## What the task asks
The result should be a faithful copy of every entry below, with the pictures left out.
== == ==
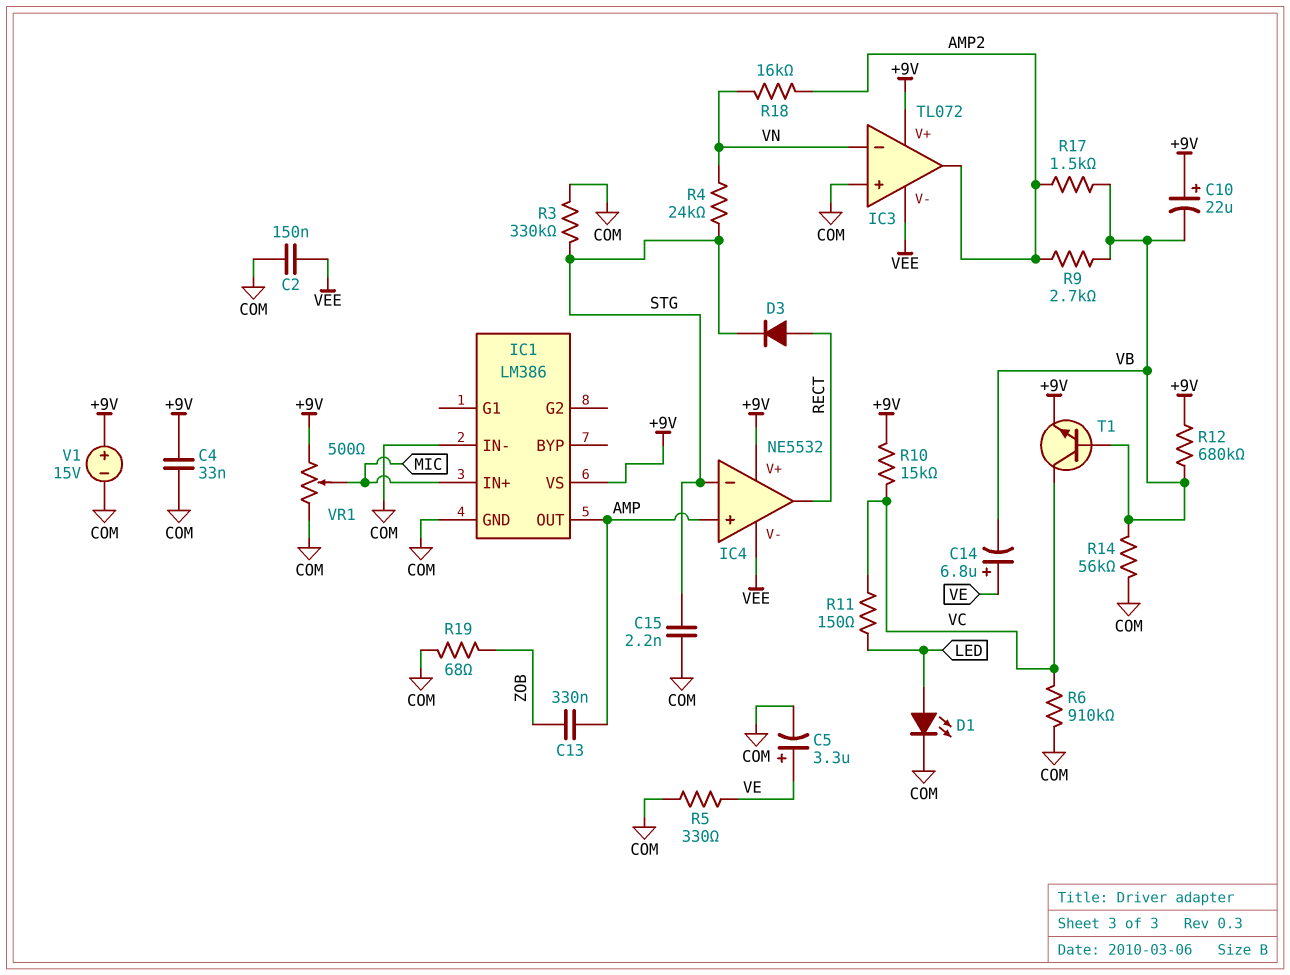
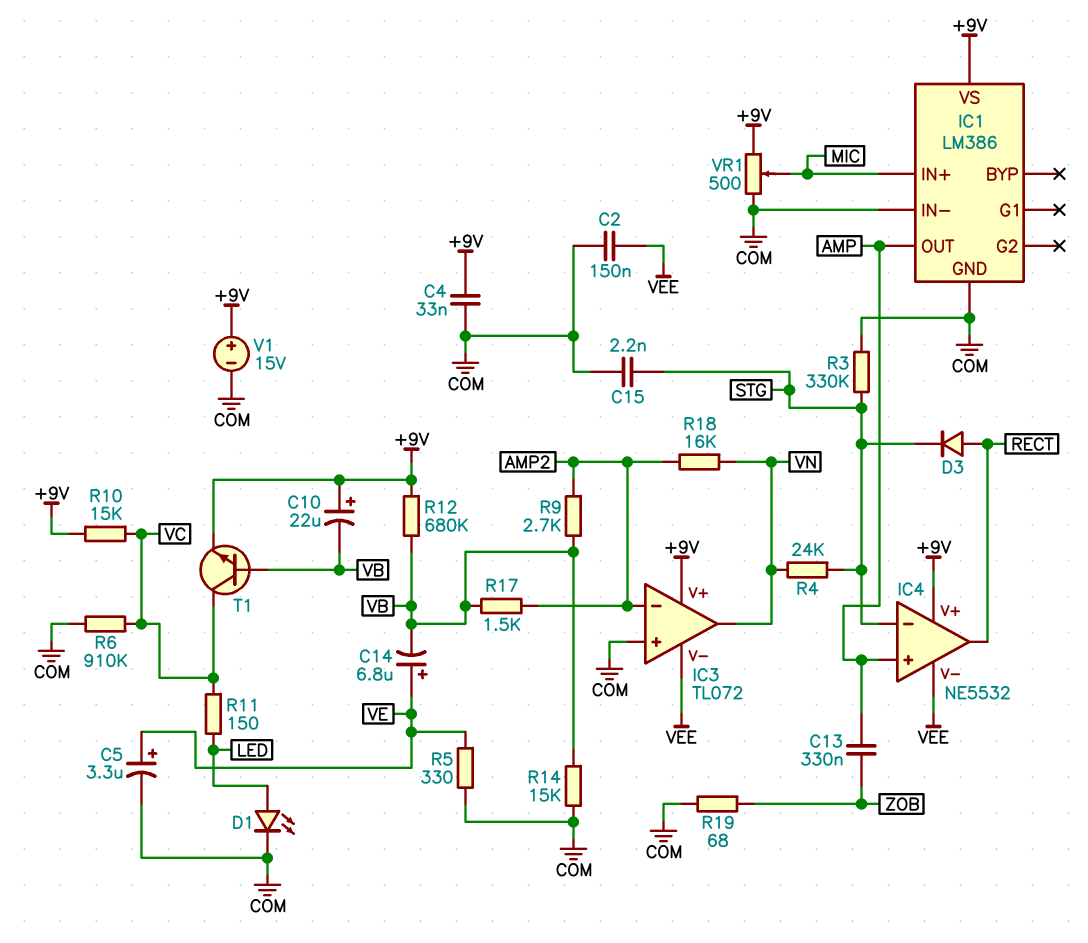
IC3 pin in-: VN -> AMP2
IC3 pin out: AMP2 -> VN
R14: 56k (COM, VB) -> 15k (COM, VB)

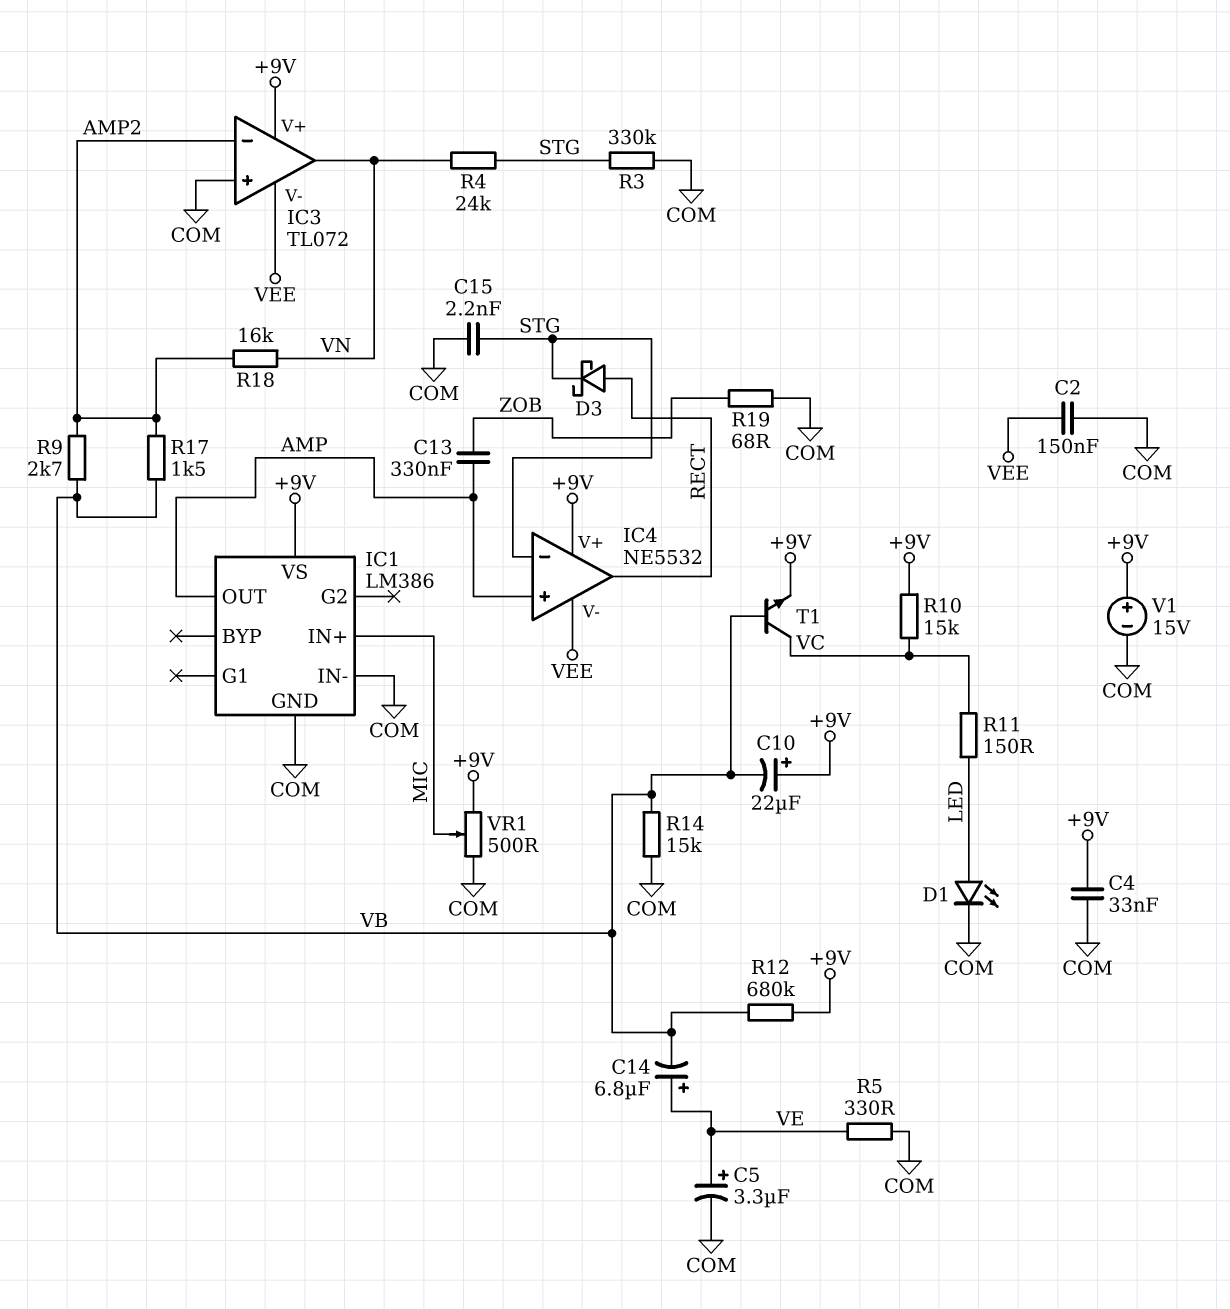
D3: diode (A RECT, K STG) -> schottky (A RECT, K STG)
R6: 910k (COM, VC) -> none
== == ==
## Output below
IC3 pin in-: VN -> AMP2
IC3 pin out: AMP2 -> VN
R14: 56k (COM, VB) -> 15k (COM, VB)

D3: diode (A RECT, K STG) -> schottky (A RECT, K STG)
R6: 910k (COM, VC) -> none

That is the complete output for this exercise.